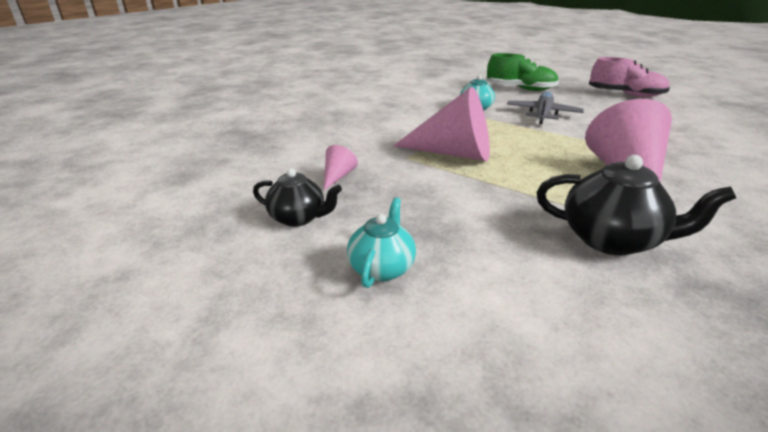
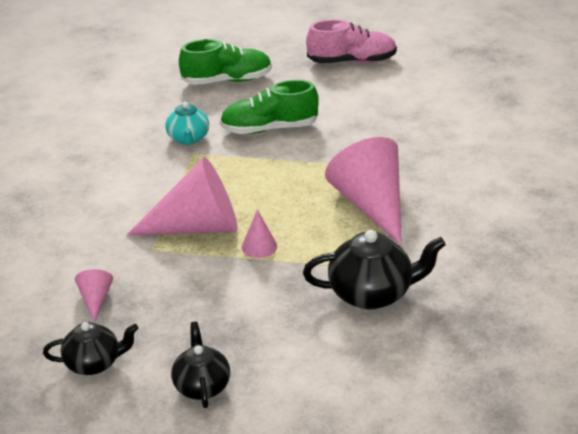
camera: 25 degrees left, 5 degrees up
(382, 268) = (202, 386): turquoise teapot -> black teapot
(501, 176) = (259, 246): none -> pink cone
(543, 114) = (269, 129): grey plane -> green shoe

---

→ TASK DETAILS:
The copy must match every line of the data exactly and contain no pictures.

→ ANSWER FOR THIS EXERCISE:
camera: 25 degrees left, 5 degrees up
(382, 268) = (202, 386): turquoise teapot -> black teapot
(501, 176) = (259, 246): none -> pink cone
(543, 114) = (269, 129): grey plane -> green shoe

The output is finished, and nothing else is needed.